■ What needs to be done ■
Within the listing below, the lines to output run from the one containing "The camera went 35" through the one containing "Someone rotated the"; copy them exactly and nothing else.

■ Given data ■
Content starts
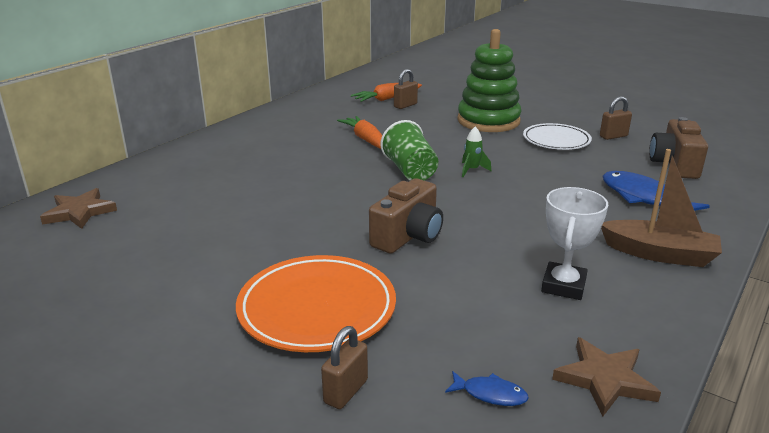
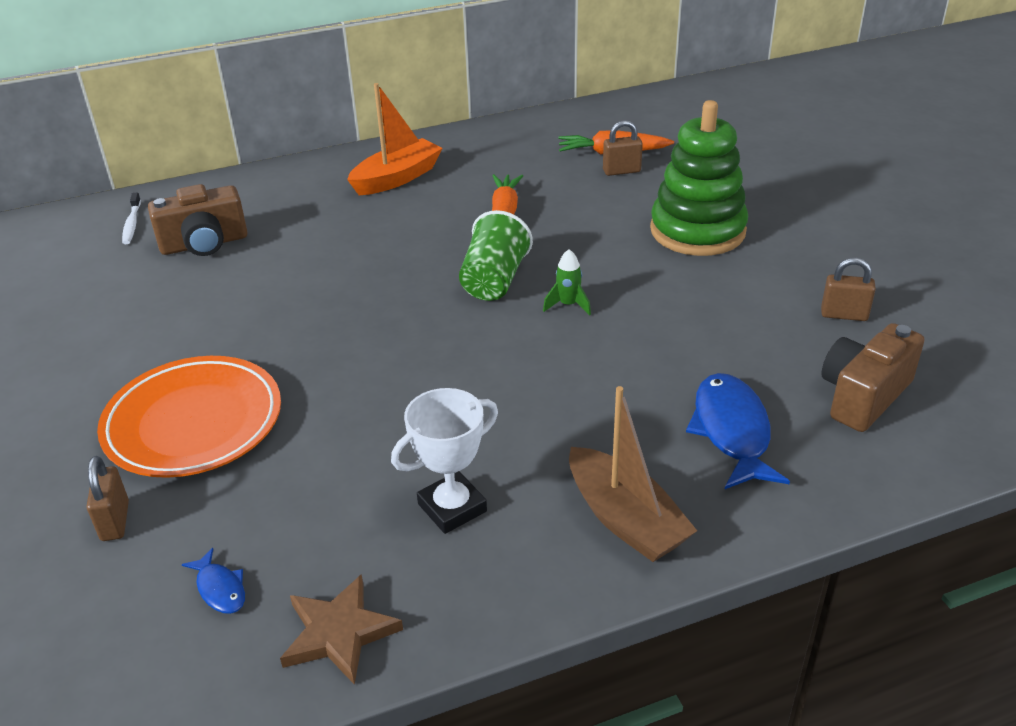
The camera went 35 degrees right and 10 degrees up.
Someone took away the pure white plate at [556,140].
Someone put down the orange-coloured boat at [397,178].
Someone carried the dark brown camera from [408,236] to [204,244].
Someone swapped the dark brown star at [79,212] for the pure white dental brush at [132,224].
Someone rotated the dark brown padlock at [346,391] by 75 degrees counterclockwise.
Content ends
Content starts
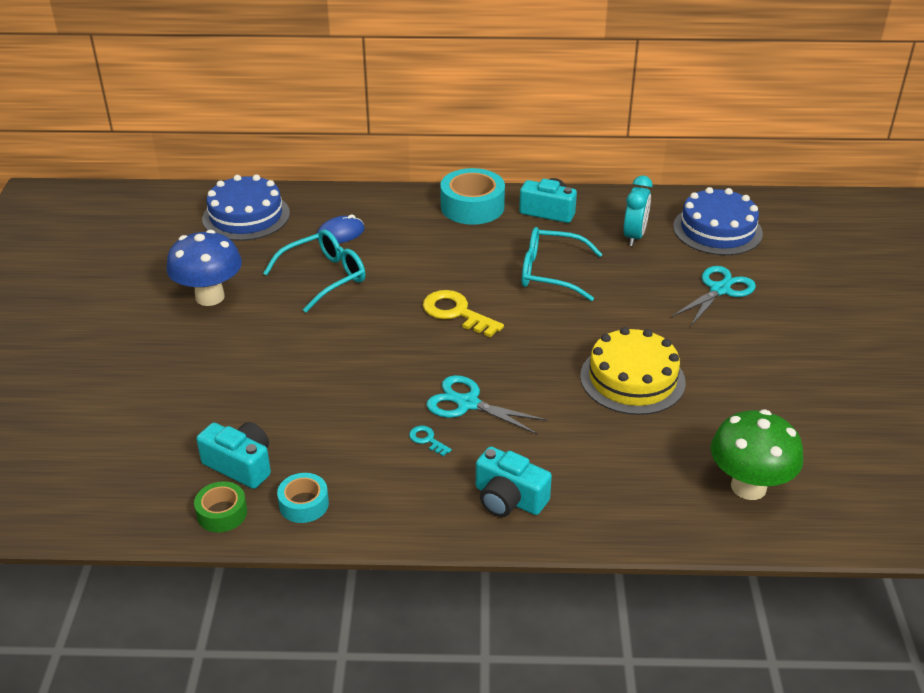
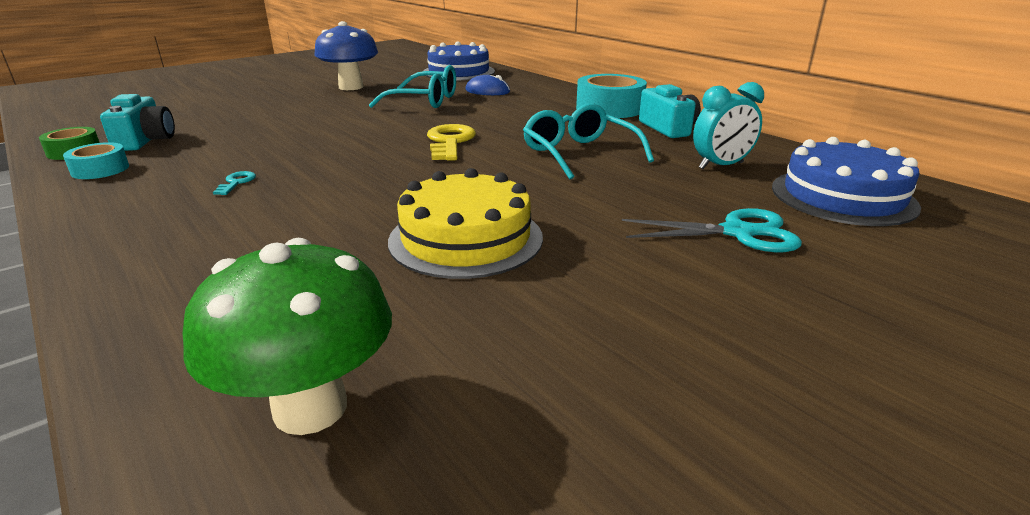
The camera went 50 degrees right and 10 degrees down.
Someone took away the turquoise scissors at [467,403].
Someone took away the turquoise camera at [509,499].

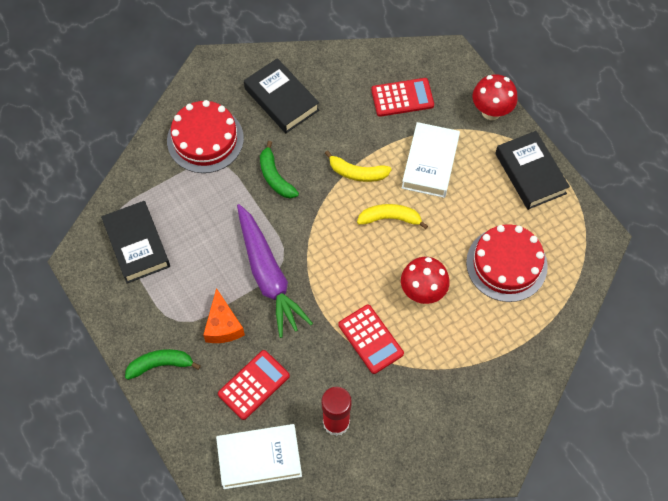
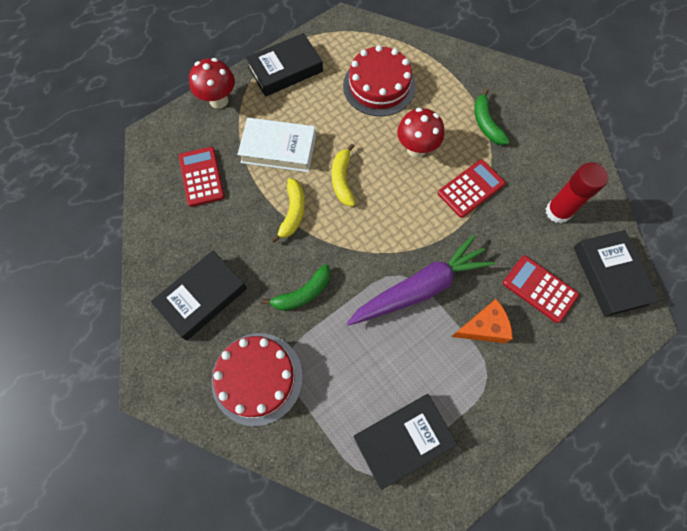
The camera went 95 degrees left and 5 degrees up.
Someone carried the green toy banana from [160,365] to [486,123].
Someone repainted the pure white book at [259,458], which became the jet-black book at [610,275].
Content ends
■ Solution to this problem ■
The camera went 35 degrees right and 10 degrees up.
Someone took away the pure white plate at [556,140].
Someone put down the orange-coloured boat at [397,178].
Someone carried the dark brown camera from [408,236] to [204,244].
Someone swapped the dark brown star at [79,212] for the pure white dental brush at [132,224].
Someone rotated the dark brown padlock at [346,391] by 75 degrees counterclockwise.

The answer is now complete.